■ EXERCISE PROMPT
Count how many of the lines below contain the string "between". Give only that number.

■ PROVIDED RECORDS
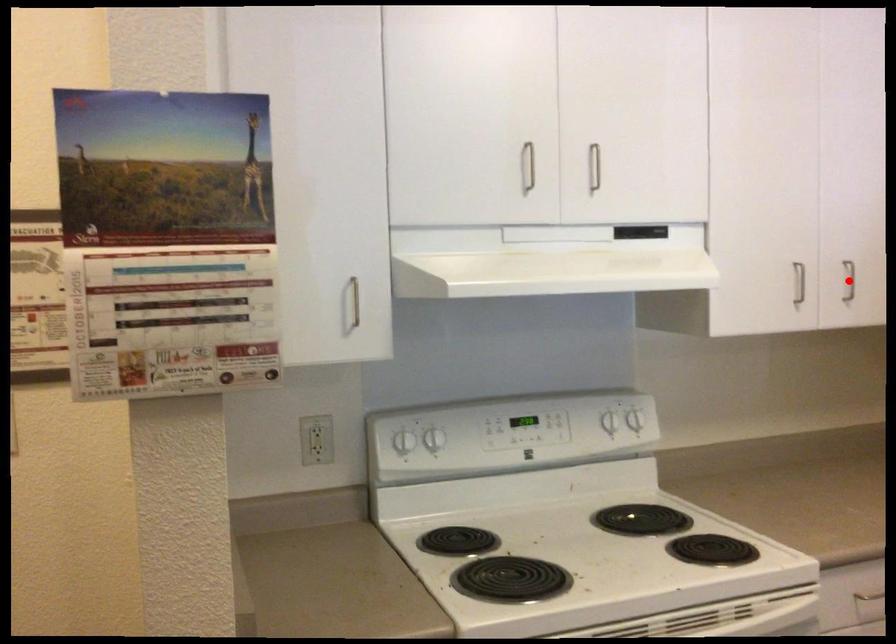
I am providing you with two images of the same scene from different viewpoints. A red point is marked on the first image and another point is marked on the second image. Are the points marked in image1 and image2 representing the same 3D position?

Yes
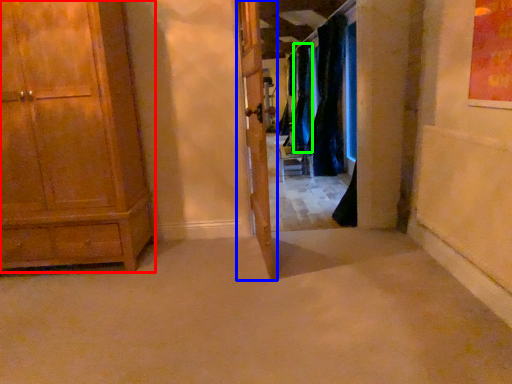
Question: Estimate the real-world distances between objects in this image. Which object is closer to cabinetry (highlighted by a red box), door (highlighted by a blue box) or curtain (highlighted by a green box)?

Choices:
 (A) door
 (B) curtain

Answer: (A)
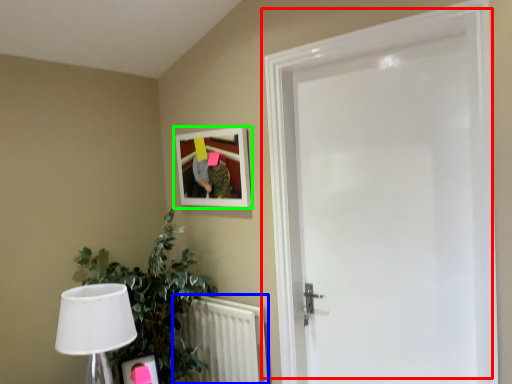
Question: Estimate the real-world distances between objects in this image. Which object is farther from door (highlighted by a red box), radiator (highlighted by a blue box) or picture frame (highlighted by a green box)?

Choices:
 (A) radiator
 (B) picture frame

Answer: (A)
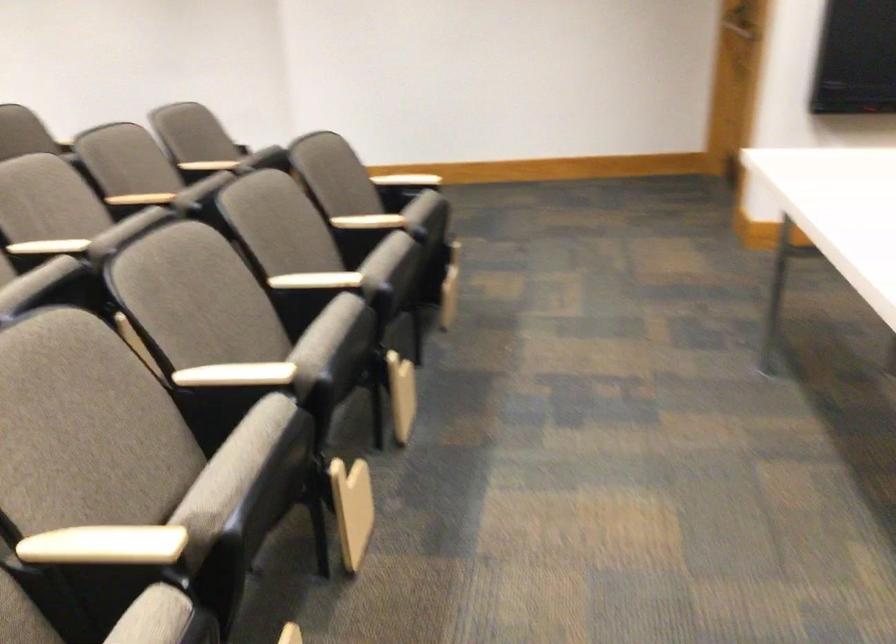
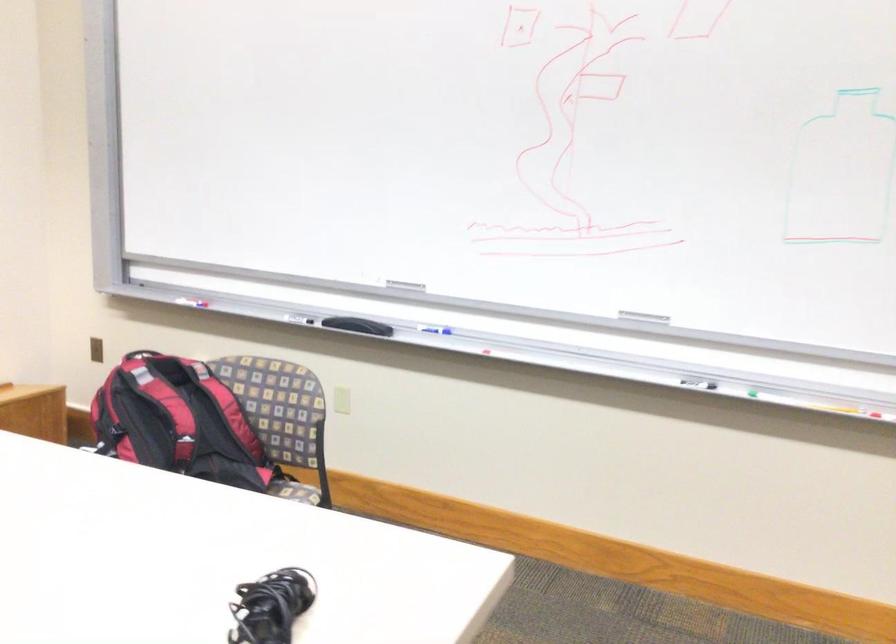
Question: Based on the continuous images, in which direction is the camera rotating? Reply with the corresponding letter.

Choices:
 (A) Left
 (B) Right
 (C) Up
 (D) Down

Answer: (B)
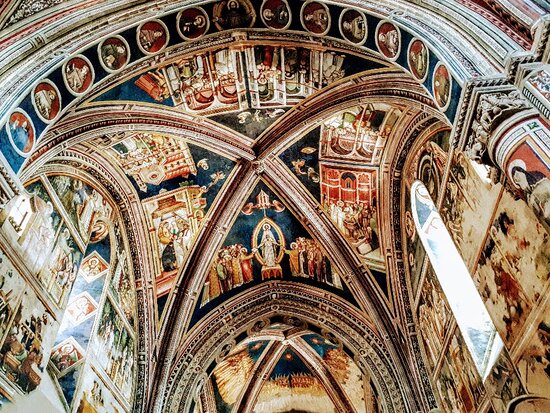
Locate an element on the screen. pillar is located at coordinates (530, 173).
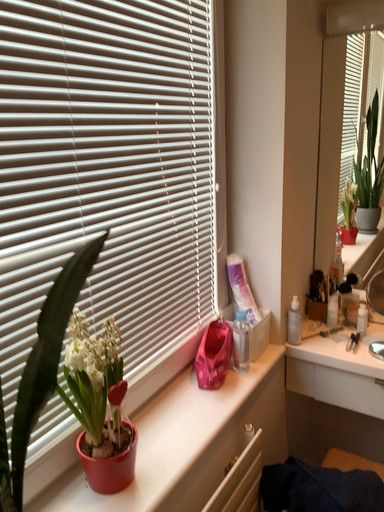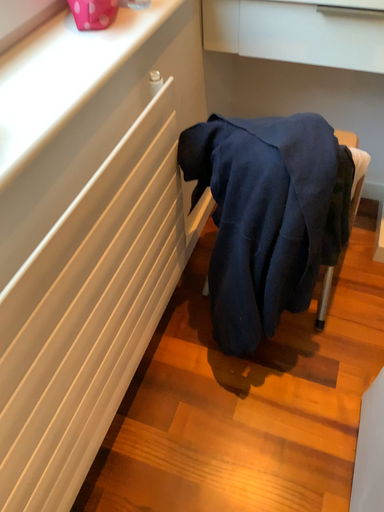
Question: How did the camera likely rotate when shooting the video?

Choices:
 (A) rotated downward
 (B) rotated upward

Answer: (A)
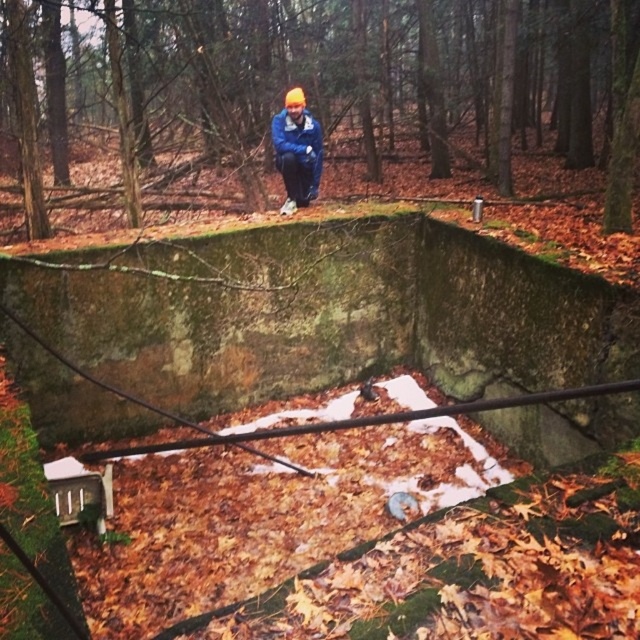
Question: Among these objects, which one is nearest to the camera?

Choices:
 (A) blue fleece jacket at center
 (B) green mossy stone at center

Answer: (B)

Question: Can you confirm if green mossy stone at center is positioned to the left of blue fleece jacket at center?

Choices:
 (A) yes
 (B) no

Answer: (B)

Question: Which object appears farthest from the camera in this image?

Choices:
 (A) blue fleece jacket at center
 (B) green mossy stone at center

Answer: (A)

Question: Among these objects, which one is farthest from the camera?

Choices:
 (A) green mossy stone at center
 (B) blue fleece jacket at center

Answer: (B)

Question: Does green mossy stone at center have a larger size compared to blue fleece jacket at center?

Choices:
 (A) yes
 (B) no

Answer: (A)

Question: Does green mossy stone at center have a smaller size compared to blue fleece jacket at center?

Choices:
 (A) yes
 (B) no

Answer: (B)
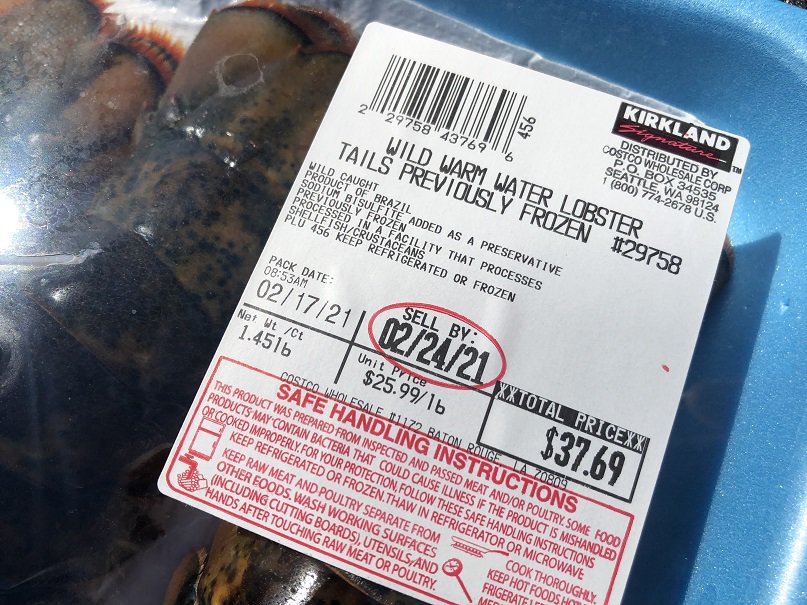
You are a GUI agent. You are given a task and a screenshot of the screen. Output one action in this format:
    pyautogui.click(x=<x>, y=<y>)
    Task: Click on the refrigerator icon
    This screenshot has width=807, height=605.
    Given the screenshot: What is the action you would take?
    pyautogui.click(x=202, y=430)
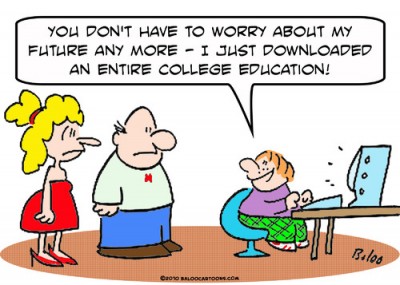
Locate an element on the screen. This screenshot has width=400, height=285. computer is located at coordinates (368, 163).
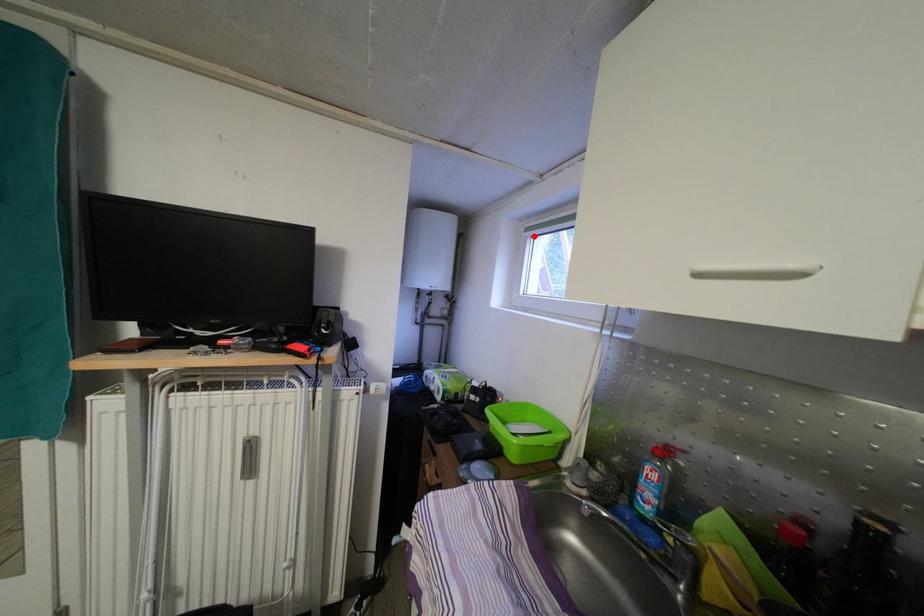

■ TASK ANSWER
2